==== DATA FOR THE TASK

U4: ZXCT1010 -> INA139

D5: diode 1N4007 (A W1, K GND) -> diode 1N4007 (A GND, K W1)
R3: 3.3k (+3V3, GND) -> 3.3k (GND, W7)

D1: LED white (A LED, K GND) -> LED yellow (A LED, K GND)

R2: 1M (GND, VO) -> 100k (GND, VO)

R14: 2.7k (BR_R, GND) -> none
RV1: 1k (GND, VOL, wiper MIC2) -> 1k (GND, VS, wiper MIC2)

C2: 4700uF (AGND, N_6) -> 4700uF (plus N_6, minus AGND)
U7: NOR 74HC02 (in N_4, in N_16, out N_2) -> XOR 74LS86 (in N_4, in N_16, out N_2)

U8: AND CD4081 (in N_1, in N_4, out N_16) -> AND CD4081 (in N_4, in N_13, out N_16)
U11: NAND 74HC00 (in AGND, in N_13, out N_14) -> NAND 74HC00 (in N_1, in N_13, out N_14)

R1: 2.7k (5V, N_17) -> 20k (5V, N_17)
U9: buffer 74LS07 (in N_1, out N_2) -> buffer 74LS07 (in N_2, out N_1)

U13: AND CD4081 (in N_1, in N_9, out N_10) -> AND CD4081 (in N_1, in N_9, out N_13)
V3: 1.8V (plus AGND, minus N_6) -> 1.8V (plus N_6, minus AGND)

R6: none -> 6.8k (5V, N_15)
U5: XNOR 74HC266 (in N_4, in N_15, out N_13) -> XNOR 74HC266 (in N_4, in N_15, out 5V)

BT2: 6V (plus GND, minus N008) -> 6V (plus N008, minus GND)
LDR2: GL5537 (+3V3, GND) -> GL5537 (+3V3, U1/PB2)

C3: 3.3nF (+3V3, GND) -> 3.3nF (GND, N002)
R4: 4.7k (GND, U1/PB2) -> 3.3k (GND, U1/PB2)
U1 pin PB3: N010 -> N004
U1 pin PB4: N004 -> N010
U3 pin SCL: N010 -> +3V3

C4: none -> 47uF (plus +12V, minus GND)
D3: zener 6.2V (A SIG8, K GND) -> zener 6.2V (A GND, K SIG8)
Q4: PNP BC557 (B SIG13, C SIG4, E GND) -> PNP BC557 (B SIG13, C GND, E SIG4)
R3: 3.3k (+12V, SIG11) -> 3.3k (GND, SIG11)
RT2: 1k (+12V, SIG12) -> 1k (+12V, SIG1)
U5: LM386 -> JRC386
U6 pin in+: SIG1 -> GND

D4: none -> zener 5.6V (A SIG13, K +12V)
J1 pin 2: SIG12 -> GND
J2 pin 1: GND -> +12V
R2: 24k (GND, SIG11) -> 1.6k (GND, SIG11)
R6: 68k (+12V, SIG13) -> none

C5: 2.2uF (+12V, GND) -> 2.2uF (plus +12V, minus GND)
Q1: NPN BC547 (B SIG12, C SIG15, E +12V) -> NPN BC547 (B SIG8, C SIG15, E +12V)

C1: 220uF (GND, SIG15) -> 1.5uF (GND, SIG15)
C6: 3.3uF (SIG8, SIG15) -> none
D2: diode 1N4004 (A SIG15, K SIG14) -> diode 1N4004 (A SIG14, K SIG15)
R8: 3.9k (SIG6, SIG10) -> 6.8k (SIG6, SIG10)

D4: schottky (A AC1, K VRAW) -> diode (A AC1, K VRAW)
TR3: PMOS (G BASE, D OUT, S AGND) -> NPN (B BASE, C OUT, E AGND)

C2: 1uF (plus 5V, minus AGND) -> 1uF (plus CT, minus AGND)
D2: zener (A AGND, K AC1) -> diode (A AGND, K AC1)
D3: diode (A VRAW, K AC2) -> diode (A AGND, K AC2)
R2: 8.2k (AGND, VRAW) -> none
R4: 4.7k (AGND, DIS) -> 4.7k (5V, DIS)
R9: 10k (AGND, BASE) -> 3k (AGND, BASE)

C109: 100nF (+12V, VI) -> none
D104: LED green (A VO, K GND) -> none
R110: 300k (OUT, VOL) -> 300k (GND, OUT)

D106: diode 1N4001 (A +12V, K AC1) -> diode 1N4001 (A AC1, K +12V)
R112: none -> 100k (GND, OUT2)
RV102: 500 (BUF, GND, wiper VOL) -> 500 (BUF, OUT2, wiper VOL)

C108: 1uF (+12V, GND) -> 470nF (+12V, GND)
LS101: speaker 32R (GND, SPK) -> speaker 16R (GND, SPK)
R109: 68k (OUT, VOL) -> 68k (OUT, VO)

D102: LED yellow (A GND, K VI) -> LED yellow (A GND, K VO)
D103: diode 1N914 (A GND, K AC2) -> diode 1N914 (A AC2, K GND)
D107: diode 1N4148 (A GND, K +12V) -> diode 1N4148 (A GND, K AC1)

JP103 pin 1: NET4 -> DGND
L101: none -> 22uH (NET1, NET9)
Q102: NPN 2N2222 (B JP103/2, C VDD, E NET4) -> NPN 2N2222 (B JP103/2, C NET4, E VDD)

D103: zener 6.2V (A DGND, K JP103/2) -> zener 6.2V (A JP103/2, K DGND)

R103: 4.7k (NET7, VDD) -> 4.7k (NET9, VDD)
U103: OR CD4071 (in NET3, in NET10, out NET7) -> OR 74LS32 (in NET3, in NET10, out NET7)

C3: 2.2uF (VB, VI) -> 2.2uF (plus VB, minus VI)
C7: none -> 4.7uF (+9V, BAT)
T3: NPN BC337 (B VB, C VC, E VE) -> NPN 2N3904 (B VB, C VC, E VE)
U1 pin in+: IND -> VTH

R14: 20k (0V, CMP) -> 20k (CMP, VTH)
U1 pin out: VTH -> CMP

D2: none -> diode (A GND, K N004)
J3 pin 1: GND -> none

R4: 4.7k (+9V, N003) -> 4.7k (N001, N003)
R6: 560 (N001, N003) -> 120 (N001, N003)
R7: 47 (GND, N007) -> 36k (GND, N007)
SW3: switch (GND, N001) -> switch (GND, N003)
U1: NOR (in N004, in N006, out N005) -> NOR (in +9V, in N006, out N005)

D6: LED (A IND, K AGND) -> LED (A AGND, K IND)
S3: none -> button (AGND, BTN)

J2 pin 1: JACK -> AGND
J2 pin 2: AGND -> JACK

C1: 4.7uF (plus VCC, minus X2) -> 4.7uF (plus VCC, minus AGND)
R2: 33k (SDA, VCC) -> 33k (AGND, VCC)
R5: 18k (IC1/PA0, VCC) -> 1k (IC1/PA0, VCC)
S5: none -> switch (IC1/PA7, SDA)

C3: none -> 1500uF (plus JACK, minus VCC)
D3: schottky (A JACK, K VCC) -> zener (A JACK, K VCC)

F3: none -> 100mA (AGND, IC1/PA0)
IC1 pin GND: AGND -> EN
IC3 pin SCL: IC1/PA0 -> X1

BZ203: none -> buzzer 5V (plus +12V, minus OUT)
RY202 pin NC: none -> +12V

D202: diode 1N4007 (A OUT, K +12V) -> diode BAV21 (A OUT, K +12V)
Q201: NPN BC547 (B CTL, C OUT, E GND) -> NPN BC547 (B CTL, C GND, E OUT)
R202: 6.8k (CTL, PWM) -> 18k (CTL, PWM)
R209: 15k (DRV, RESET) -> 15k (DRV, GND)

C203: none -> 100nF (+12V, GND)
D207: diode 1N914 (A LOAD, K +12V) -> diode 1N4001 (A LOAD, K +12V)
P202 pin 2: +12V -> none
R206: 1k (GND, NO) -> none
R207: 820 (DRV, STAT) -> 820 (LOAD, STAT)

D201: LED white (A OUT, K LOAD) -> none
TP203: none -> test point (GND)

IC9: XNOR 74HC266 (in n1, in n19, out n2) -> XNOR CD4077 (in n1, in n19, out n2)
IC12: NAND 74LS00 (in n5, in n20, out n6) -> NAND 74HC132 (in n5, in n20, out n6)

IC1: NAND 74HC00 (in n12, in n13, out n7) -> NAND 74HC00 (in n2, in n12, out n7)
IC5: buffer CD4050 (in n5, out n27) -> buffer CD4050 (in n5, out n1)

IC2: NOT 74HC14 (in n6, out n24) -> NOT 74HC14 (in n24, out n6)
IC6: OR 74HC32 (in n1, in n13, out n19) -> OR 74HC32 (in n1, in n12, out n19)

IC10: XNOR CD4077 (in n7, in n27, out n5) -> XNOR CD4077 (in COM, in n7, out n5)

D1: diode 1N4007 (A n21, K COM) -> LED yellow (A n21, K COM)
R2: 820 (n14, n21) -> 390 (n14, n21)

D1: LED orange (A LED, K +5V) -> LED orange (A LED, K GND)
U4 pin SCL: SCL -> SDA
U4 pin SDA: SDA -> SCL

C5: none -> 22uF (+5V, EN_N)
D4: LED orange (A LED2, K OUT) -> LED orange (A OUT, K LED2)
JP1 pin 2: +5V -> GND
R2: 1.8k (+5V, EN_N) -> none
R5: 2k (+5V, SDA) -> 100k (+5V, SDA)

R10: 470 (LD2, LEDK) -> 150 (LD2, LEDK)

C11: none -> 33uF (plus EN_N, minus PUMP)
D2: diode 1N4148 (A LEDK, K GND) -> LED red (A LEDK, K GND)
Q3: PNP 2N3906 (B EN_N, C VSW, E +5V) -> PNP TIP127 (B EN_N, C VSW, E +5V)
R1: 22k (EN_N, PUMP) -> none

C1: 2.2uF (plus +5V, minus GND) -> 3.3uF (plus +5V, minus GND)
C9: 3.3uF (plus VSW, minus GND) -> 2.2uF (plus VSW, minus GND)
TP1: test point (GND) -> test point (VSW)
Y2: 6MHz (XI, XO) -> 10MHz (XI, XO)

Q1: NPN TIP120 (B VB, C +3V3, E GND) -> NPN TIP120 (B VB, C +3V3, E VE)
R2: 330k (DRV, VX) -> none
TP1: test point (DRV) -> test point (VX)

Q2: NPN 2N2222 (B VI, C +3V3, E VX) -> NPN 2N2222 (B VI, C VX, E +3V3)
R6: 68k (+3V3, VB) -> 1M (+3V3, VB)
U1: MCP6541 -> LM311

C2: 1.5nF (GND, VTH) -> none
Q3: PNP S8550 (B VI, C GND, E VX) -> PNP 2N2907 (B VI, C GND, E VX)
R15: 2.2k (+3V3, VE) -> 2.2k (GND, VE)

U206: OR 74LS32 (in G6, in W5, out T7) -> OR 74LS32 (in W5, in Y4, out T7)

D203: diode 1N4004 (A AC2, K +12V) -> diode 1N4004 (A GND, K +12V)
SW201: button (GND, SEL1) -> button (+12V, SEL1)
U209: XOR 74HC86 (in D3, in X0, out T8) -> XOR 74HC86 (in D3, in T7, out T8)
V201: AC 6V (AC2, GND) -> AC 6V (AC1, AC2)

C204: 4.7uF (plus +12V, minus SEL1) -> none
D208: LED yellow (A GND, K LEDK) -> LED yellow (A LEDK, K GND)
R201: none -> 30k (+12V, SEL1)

========

The listing above holds a line with "J1 pin 2: SIG12 -> GND" and a line with "C6: 3.3uF (SIG8, SIG15) -> none". Print the stretch from the first through the second, exactly and alone.

J1 pin 2: SIG12 -> GND
J2 pin 1: GND -> +12V
R2: 24k (GND, SIG11) -> 1.6k (GND, SIG11)
R6: 68k (+12V, SIG13) -> none

C5: 2.2uF (+12V, GND) -> 2.2uF (plus +12V, minus GND)
Q1: NPN BC547 (B SIG12, C SIG15, E +12V) -> NPN BC547 (B SIG8, C SIG15, E +12V)

C1: 220uF (GND, SIG15) -> 1.5uF (GND, SIG15)
C6: 3.3uF (SIG8, SIG15) -> none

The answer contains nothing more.